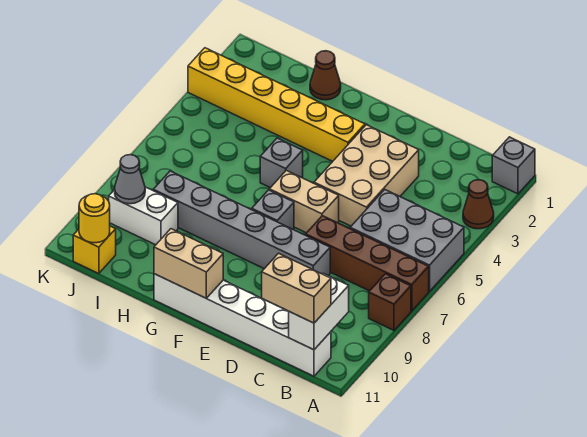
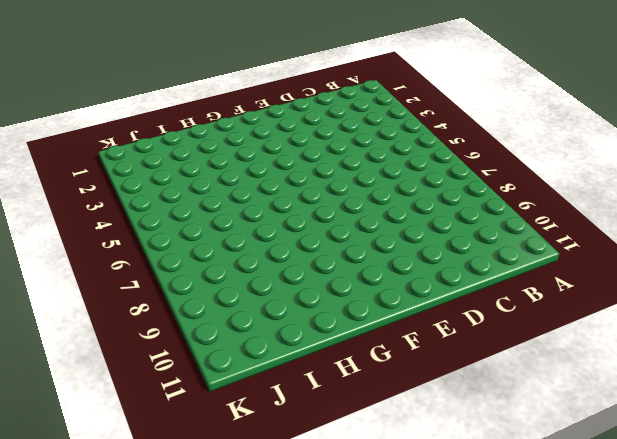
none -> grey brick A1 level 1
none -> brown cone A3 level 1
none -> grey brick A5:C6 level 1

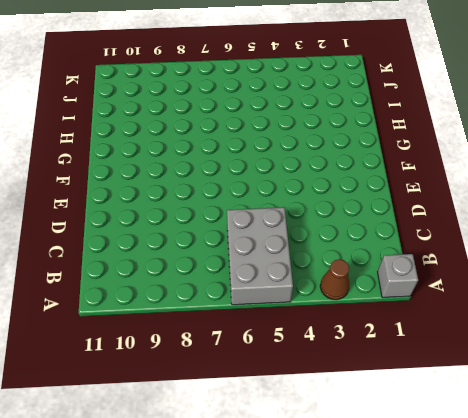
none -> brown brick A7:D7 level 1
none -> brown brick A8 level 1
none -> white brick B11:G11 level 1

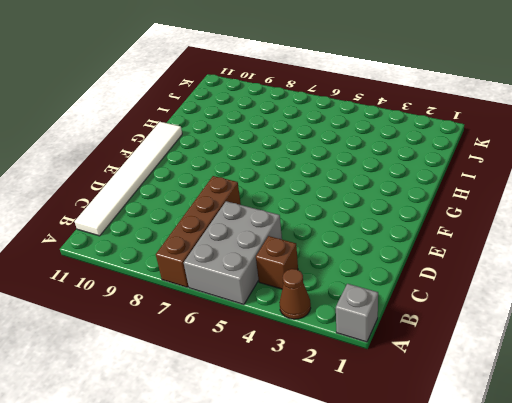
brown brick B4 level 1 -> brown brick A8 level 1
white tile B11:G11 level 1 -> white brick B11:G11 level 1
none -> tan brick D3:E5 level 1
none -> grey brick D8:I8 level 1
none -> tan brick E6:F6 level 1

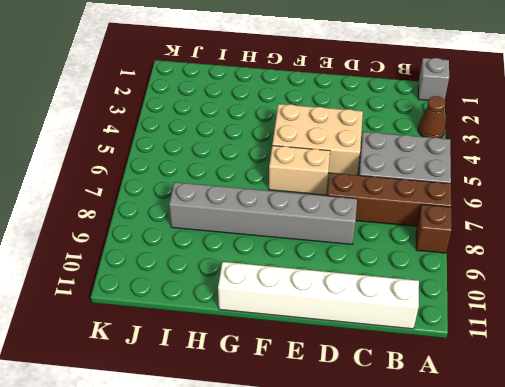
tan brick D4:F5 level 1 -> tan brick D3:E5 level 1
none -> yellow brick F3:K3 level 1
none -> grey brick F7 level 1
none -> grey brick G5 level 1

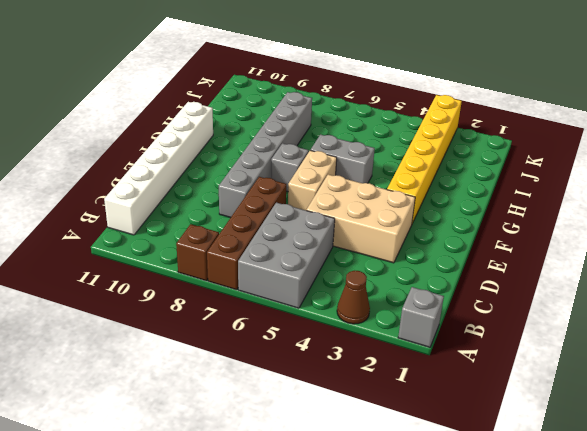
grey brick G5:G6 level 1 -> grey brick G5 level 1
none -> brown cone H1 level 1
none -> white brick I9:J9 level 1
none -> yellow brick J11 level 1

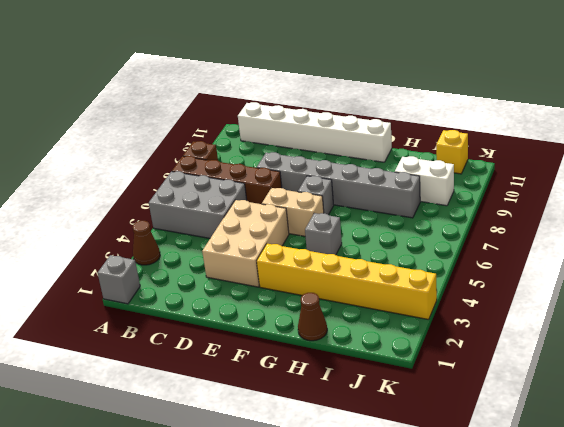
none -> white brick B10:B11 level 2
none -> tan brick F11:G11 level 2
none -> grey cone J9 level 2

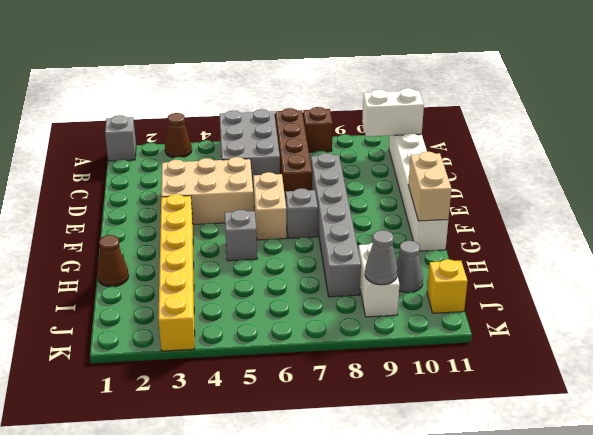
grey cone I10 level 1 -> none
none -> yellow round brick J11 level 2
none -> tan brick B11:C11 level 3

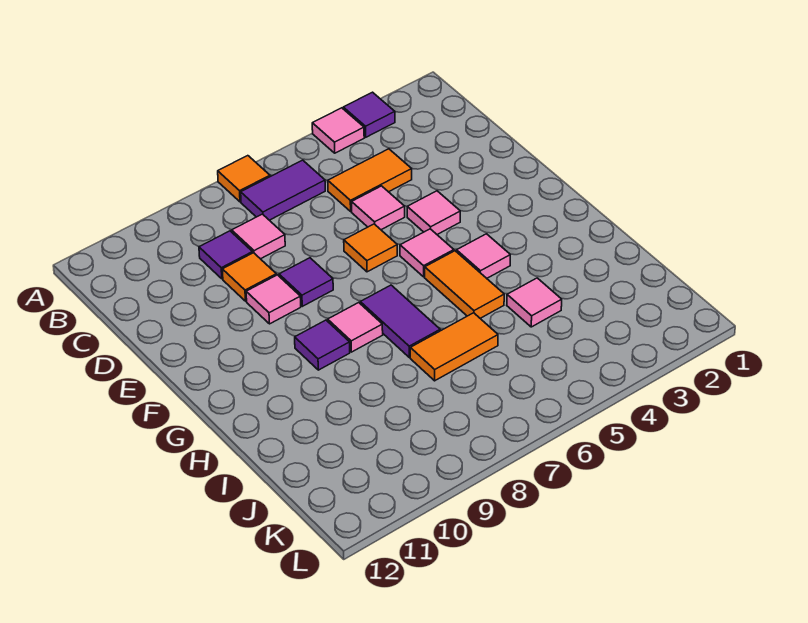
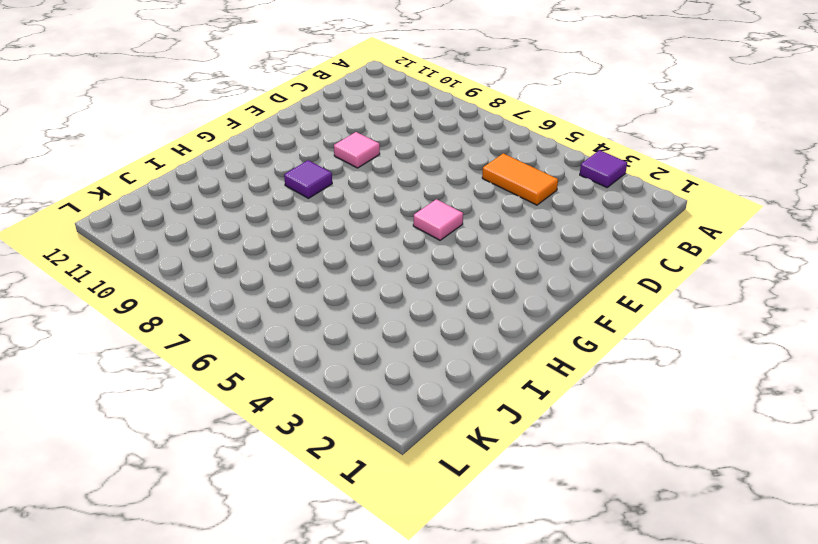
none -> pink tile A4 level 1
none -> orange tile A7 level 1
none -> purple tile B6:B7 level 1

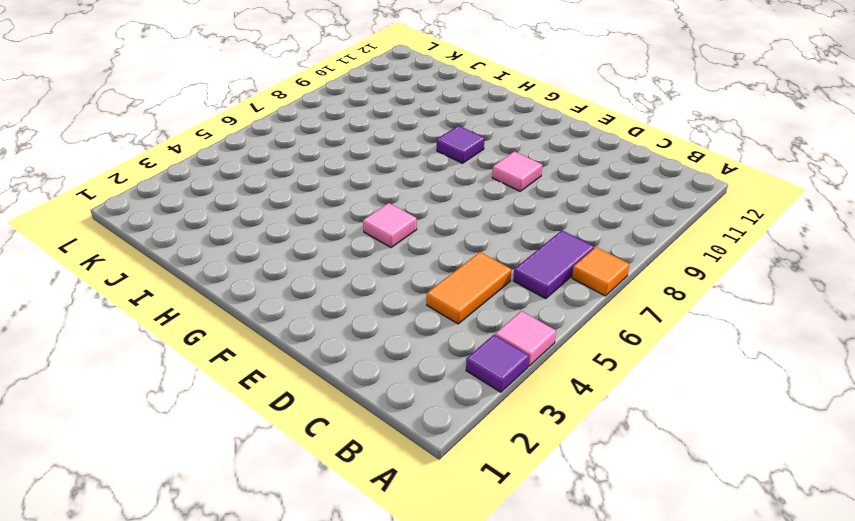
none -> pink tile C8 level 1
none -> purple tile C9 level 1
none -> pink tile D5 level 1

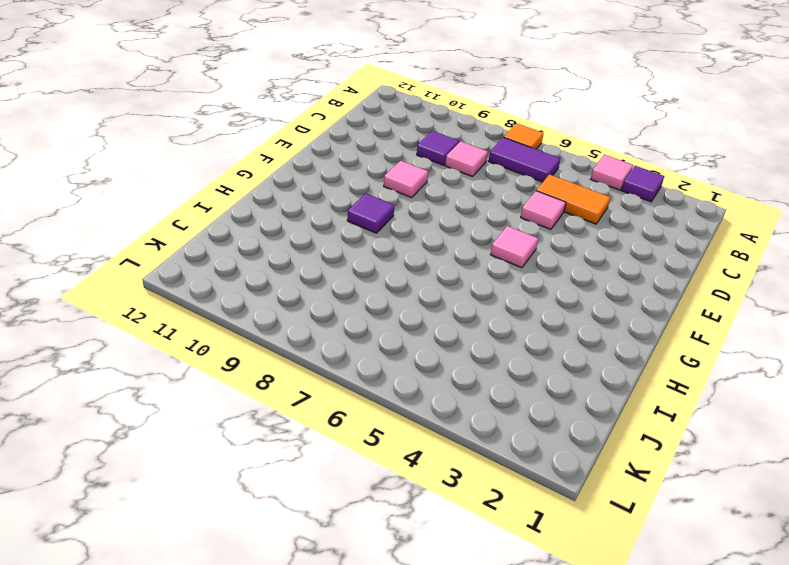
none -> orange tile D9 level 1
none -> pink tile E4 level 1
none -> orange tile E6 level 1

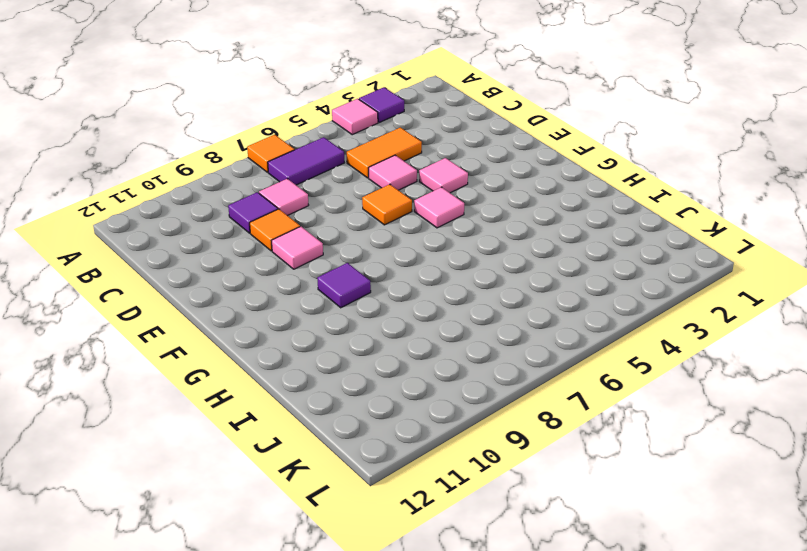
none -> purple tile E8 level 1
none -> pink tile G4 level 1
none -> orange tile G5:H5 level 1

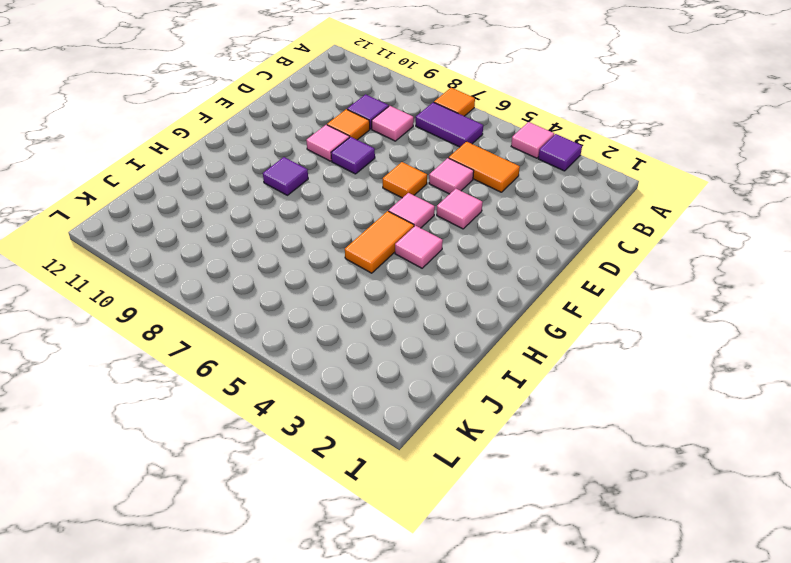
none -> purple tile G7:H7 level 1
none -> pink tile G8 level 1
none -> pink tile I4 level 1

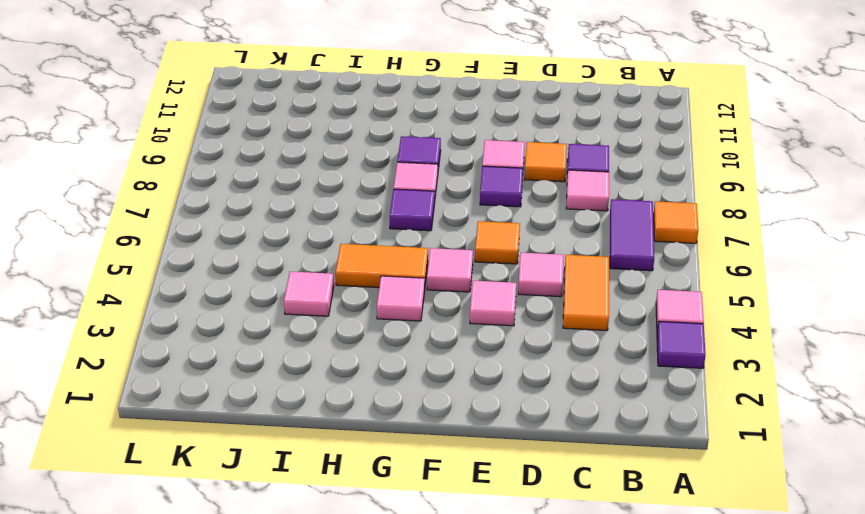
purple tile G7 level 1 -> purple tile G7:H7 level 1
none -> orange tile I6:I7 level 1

_Task details_
Copy out, unchanged, the span of lines beginning with the one that includes "none -> purple tile C9 level 1" and running through the final line of the material above. Leave the pictures out.

_Exercise answer_
none -> purple tile C9 level 1
none -> pink tile D5 level 1

none -> orange tile D9 level 1
none -> pink tile E4 level 1
none -> orange tile E6 level 1

none -> purple tile E8 level 1
none -> pink tile G4 level 1
none -> orange tile G5:H5 level 1

none -> purple tile G7:H7 level 1
none -> pink tile G8 level 1
none -> pink tile I4 level 1

purple tile G7 level 1 -> purple tile G7:H7 level 1
none -> orange tile I6:I7 level 1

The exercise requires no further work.